┌─ RECORD EXTRACTS
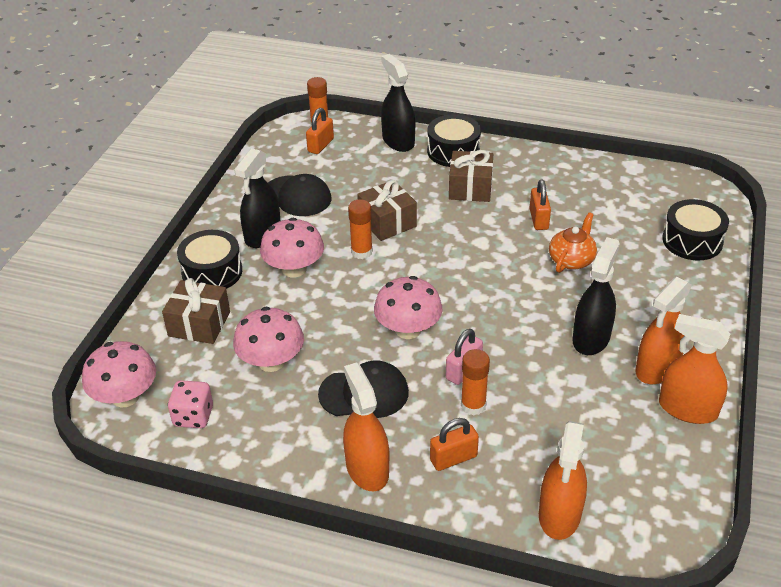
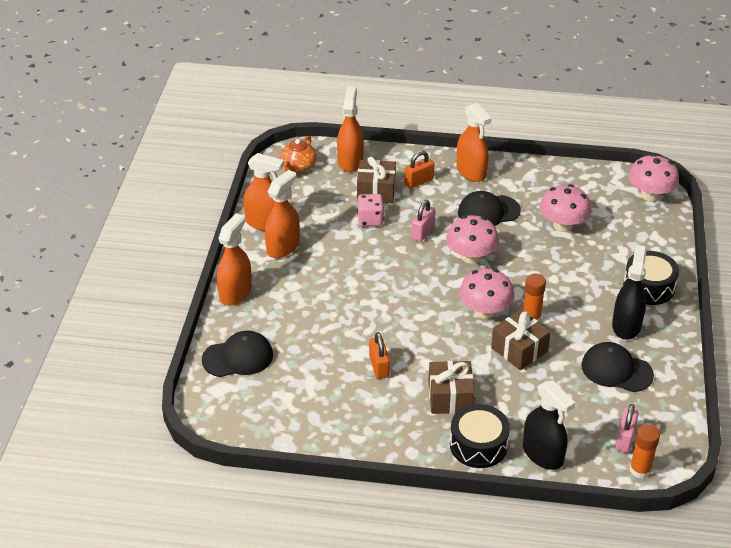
camera: 170 degrees right, 0 degrees up
(193, 416) = (596, 188): pink dice -> pink dice (370, 220)
(199, 324) = (631, 245): brown gift -> brown gift (376, 191)
(294, 269) = (582, 296): pink mushroom -> pink mushroom (485, 311)
(320, 145) = (625, 439): orange padlock -> pink padlock
(473, 405) = (411, 211): orange glue stick -> none
(571, 260) = (347, 328): orange teapot -> orange teapot (298, 167)
(591, 338) = (331, 263): black spray bottle -> none
(692, 241) = (238, 357): black drum -> black cap
(710, 312) = (235, 292): none -> orange spray bottle

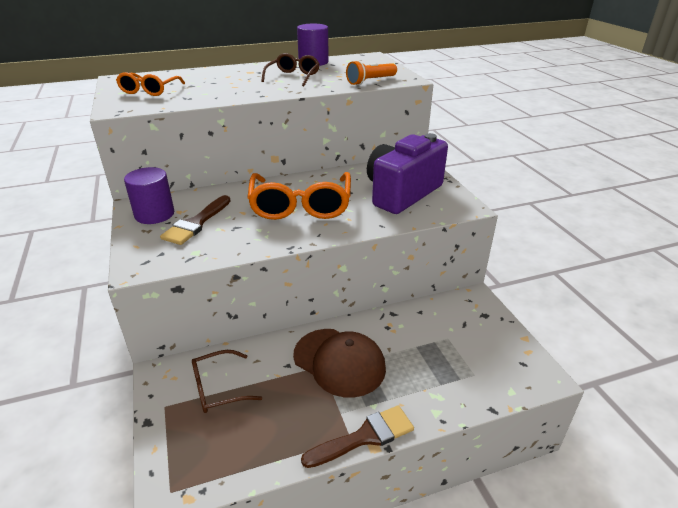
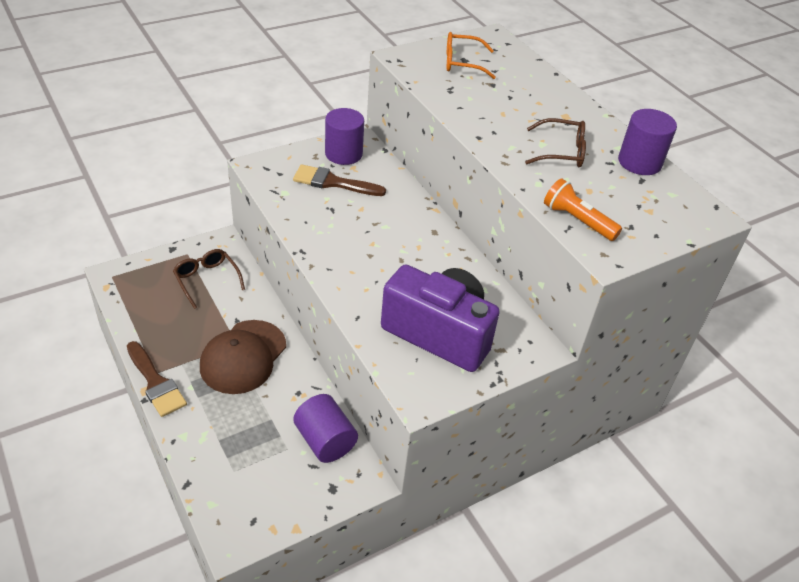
camera: 75 degrees right, 10 degrees up
(301, 206) = (385, 248): orange glasses -> none
(439, 315) = (325, 441): none -> purple cylinder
└─
**INSTRUCTIONS TO FOLLOW**
Nothing but the lines from the one containing "(473, 405) = (411, 211): orange" through the last line of the data should appear in the answer, copied exactly, with pictures excluded.

**SOLUTION FOR THIS PROBLEM**
(473, 405) = (411, 211): orange glue stick -> none
(571, 260) = (347, 328): orange teapot -> orange teapot (298, 167)
(591, 338) = (331, 263): black spray bottle -> none
(692, 241) = (238, 357): black drum -> black cap
(710, 312) = (235, 292): none -> orange spray bottle

camera: 75 degrees right, 10 degrees up
(301, 206) = (385, 248): orange glasses -> none
(439, 315) = (325, 441): none -> purple cylinder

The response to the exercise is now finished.